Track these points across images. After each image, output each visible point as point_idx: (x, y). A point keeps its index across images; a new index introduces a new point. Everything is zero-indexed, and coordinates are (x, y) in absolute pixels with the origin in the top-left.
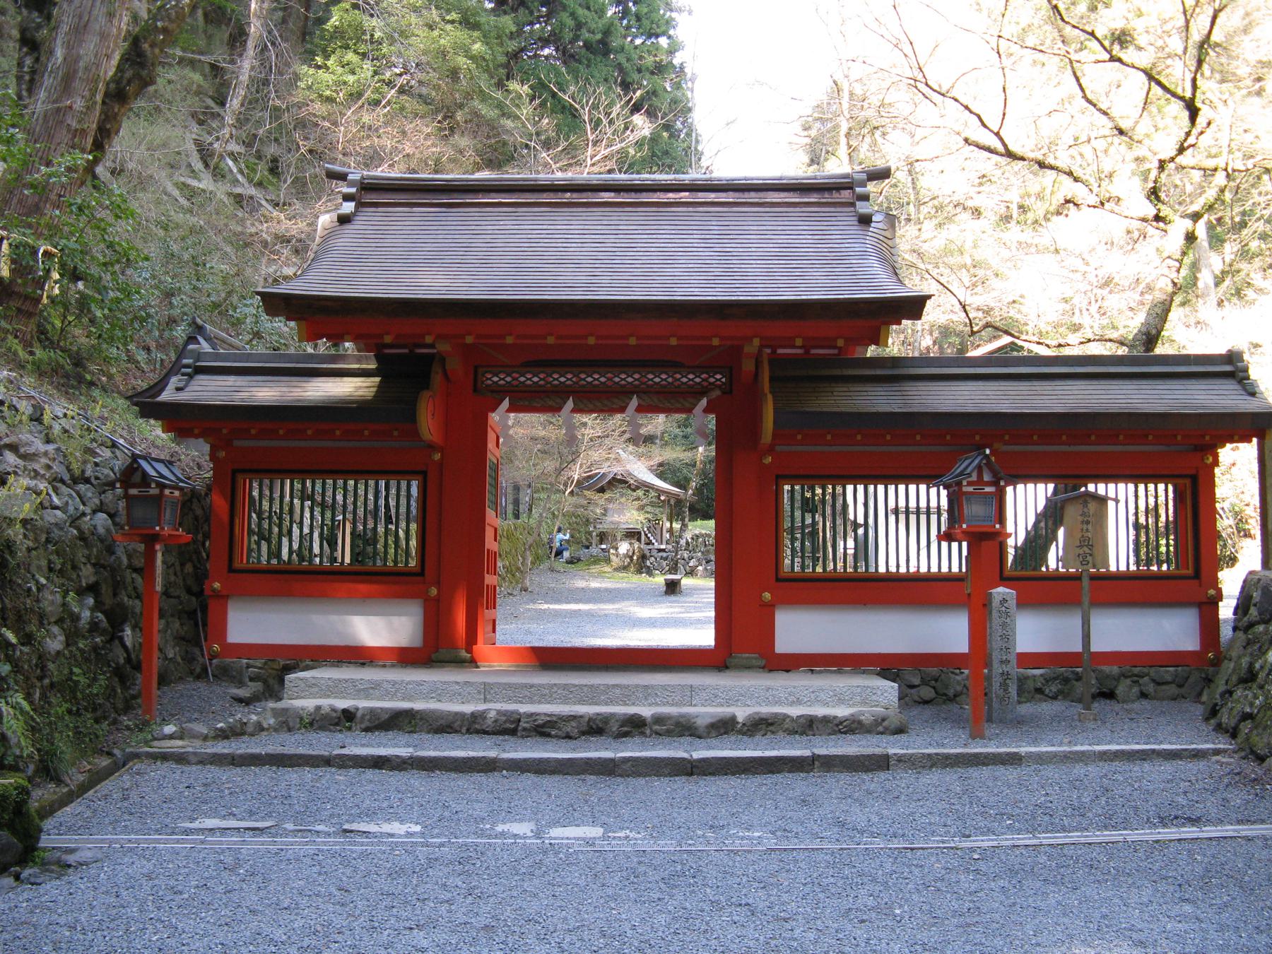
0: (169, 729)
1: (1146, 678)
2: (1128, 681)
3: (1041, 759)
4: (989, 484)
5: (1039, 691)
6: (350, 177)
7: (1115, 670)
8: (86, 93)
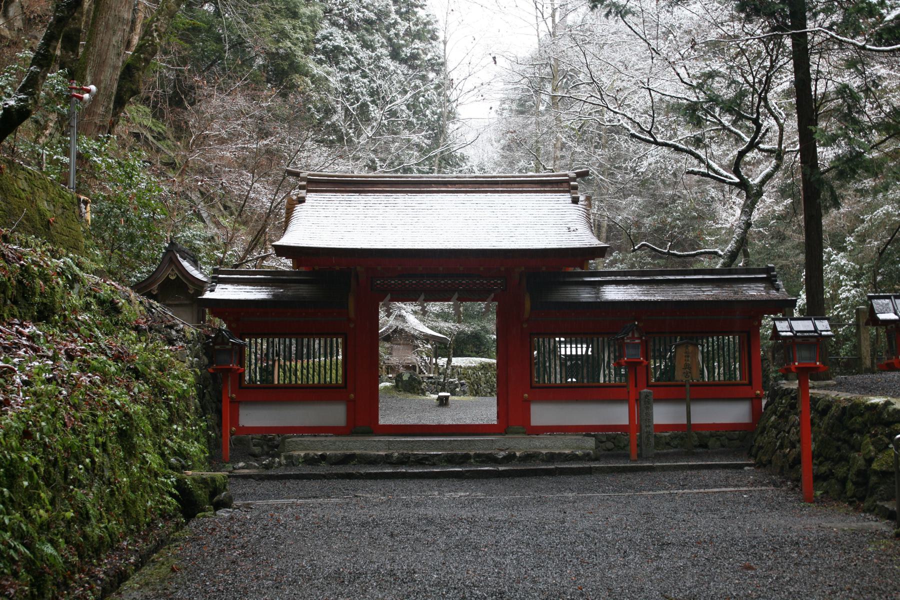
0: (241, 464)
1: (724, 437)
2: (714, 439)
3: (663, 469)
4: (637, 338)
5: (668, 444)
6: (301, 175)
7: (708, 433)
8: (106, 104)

== == ==

> **Stated task**
Can you arrange every line of the items above as a numbered list, skipping blank lines and leaving the pictures out?

> **Exercise answer**
1. Track these points across images. After each image, output each visible point as point_idx: (x, y). A point keeps its index across images; a new index introduces a new point. Everything is zero-indexed, and coordinates are (x, y) in absolute pixels with the origin in the top-left.
2. 0: (169, 729)
3. 1: (1146, 678)
4. 2: (1128, 681)
5. 3: (1041, 759)
6. 4: (989, 484)
7. 5: (1039, 691)
8. 6: (350, 177)
9. 7: (1115, 670)
10. 8: (86, 93)
11. 0: (241, 464)
12. 1: (724, 437)
13. 2: (714, 439)
14. 3: (663, 469)
15. 4: (637, 338)
16. 5: (668, 444)
17. 6: (301, 175)
18. 7: (708, 433)
19. 8: (106, 104)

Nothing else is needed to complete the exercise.